» **Work item**: Beginning with the line that contains "J3 pin 2: AUX -> AUX3", transcribe every line down to the end of the entries, exactly, and no other lines.

※ ※ ※

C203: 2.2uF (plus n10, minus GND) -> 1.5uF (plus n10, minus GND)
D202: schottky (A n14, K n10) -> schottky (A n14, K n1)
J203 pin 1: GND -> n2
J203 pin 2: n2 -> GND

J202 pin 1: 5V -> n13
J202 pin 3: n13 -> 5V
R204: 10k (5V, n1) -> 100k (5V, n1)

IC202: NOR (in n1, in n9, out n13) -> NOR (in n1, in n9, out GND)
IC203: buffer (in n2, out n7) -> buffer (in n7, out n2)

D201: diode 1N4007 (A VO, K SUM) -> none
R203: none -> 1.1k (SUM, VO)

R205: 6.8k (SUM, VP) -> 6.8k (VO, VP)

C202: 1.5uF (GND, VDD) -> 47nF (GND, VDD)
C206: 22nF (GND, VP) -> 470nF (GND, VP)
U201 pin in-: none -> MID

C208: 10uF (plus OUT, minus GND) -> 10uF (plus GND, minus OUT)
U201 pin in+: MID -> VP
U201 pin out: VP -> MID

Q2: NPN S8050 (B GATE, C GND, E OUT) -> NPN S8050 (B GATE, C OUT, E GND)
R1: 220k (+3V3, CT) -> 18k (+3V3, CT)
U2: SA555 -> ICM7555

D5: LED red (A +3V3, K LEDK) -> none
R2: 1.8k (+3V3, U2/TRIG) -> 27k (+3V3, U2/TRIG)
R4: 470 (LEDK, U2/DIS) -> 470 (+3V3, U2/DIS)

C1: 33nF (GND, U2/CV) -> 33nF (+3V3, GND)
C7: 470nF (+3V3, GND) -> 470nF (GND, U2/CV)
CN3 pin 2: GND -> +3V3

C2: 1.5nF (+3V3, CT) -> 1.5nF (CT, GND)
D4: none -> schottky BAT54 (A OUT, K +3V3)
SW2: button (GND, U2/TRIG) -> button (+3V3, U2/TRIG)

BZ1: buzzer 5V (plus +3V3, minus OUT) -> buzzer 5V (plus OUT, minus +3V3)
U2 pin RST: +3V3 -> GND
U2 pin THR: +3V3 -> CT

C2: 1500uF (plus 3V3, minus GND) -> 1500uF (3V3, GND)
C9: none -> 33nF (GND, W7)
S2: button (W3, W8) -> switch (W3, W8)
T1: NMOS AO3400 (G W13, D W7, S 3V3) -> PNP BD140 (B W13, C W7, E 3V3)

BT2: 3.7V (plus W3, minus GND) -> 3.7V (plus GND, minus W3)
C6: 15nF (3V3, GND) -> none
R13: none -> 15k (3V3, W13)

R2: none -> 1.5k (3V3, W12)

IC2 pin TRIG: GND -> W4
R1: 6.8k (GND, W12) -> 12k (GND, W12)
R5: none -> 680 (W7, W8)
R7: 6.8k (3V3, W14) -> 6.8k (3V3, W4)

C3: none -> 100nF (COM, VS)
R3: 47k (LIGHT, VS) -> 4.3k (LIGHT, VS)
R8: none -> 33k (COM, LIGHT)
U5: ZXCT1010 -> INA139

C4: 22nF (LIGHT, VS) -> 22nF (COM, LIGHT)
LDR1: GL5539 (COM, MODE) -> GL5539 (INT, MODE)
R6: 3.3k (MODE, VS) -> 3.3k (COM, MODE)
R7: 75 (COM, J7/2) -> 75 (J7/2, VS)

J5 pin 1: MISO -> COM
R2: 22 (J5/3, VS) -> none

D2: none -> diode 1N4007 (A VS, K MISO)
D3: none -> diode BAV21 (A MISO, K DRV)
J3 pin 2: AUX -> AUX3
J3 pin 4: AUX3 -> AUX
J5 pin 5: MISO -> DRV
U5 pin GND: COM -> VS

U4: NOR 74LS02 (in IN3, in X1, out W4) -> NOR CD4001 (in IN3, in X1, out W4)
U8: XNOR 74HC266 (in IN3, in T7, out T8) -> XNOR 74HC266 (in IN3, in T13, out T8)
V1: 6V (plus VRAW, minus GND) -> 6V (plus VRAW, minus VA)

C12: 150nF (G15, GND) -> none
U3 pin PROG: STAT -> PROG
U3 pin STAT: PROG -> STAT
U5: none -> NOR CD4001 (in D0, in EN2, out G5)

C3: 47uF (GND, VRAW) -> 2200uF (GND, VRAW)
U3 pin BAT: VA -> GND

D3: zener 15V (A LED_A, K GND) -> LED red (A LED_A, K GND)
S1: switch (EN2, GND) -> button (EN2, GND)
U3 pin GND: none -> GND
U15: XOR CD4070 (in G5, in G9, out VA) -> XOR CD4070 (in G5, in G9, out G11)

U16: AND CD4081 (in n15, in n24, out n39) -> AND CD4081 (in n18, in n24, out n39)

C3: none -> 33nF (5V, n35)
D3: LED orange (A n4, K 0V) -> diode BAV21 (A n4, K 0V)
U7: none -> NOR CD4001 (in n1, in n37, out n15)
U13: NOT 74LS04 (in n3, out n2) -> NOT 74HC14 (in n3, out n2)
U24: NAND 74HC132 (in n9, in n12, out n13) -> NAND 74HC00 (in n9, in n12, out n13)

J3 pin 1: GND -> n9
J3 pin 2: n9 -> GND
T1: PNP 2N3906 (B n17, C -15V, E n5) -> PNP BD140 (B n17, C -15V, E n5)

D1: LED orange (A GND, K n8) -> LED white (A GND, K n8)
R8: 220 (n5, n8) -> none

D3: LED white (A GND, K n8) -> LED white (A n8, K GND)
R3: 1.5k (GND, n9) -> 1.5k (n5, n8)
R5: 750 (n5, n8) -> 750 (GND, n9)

※ ※ ※

» **Response**:
J3 pin 2: AUX -> AUX3
J3 pin 4: AUX3 -> AUX
J5 pin 5: MISO -> DRV
U5 pin GND: COM -> VS

U4: NOR 74LS02 (in IN3, in X1, out W4) -> NOR CD4001 (in IN3, in X1, out W4)
U8: XNOR 74HC266 (in IN3, in T7, out T8) -> XNOR 74HC266 (in IN3, in T13, out T8)
V1: 6V (plus VRAW, minus GND) -> 6V (plus VRAW, minus VA)

C12: 150nF (G15, GND) -> none
U3 pin PROG: STAT -> PROG
U3 pin STAT: PROG -> STAT
U5: none -> NOR CD4001 (in D0, in EN2, out G5)

C3: 47uF (GND, VRAW) -> 2200uF (GND, VRAW)
U3 pin BAT: VA -> GND

D3: zener 15V (A LED_A, K GND) -> LED red (A LED_A, K GND)
S1: switch (EN2, GND) -> button (EN2, GND)
U3 pin GND: none -> GND
U15: XOR CD4070 (in G5, in G9, out VA) -> XOR CD4070 (in G5, in G9, out G11)

U16: AND CD4081 (in n15, in n24, out n39) -> AND CD4081 (in n18, in n24, out n39)

C3: none -> 33nF (5V, n35)
D3: LED orange (A n4, K 0V) -> diode BAV21 (A n4, K 0V)
U7: none -> NOR CD4001 (in n1, in n37, out n15)
U13: NOT 74LS04 (in n3, out n2) -> NOT 74HC14 (in n3, out n2)
U24: NAND 74HC132 (in n9, in n12, out n13) -> NAND 74HC00 (in n9, in n12, out n13)

J3 pin 1: GND -> n9
J3 pin 2: n9 -> GND
T1: PNP 2N3906 (B n17, C -15V, E n5) -> PNP BD140 (B n17, C -15V, E n5)

D1: LED orange (A GND, K n8) -> LED white (A GND, K n8)
R8: 220 (n5, n8) -> none

D3: LED white (A GND, K n8) -> LED white (A n8, K GND)
R3: 1.5k (GND, n9) -> 1.5k (n5, n8)
R5: 750 (n5, n8) -> 750 (GND, n9)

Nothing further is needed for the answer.